EXERCISE INSTRUCTIONS:
An exact copy of the entries, with every picture omitted, is what is needed here.

[Opening RECORDS PROVIDED section]

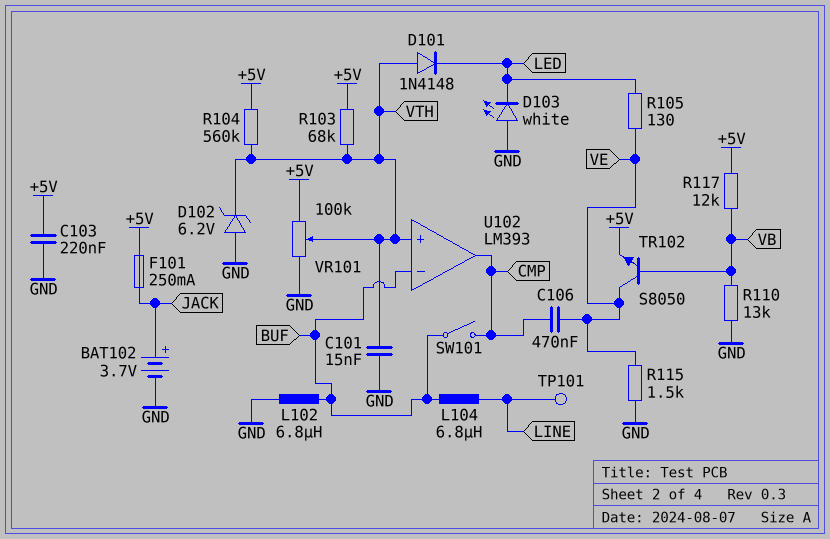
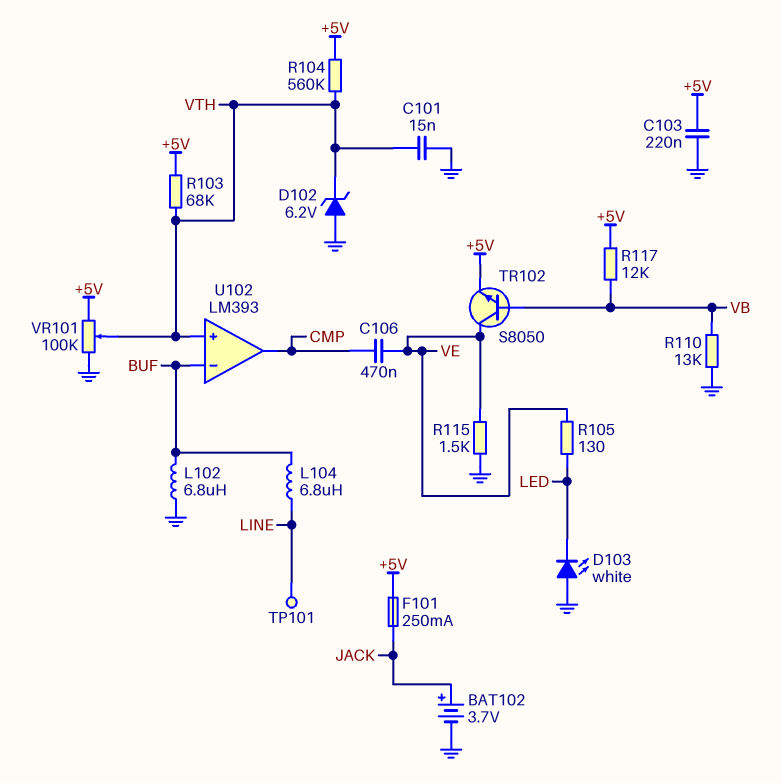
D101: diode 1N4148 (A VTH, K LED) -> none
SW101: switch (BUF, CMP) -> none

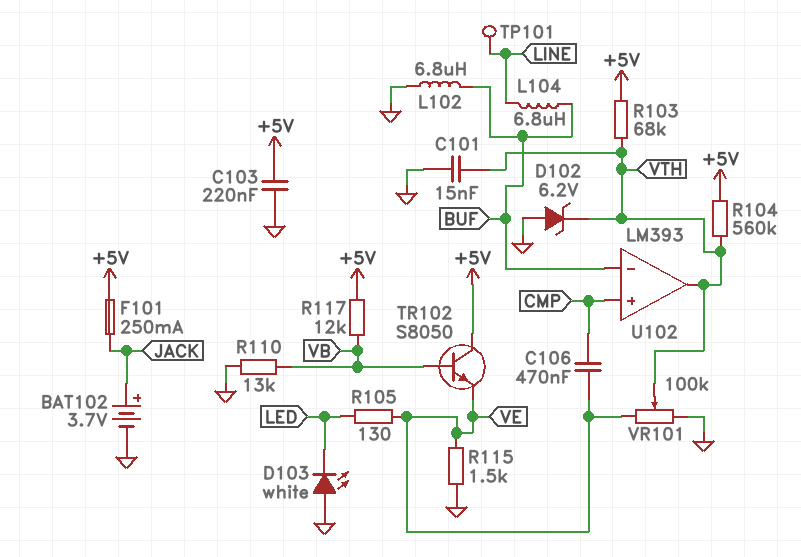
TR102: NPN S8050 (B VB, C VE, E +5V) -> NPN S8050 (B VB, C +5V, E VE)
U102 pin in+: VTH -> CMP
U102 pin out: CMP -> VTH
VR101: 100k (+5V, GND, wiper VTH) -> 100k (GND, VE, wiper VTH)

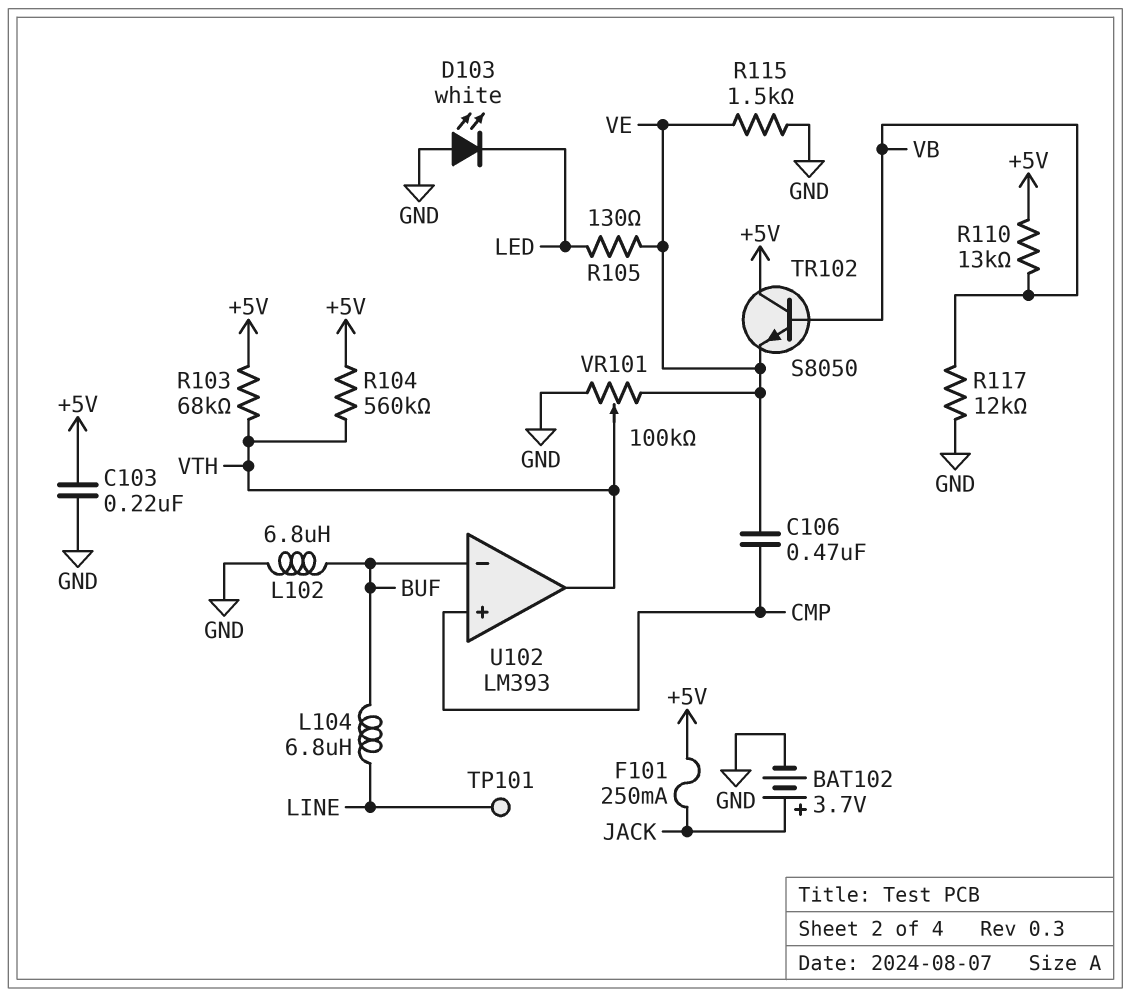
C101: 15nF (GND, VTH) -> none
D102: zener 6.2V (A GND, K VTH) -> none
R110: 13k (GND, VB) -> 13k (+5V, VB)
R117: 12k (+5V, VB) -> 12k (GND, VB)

[Closing RECORDS PROVIDED section]

EXERCISE ANSWER:
D101: diode 1N4148 (A VTH, K LED) -> none
SW101: switch (BUF, CMP) -> none

TR102: NPN S8050 (B VB, C VE, E +5V) -> NPN S8050 (B VB, C +5V, E VE)
U102 pin in+: VTH -> CMP
U102 pin out: CMP -> VTH
VR101: 100k (+5V, GND, wiper VTH) -> 100k (GND, VE, wiper VTH)

C101: 15nF (GND, VTH) -> none
D102: zener 6.2V (A GND, K VTH) -> none
R110: 13k (GND, VB) -> 13k (+5V, VB)
R117: 12k (+5V, VB) -> 12k (GND, VB)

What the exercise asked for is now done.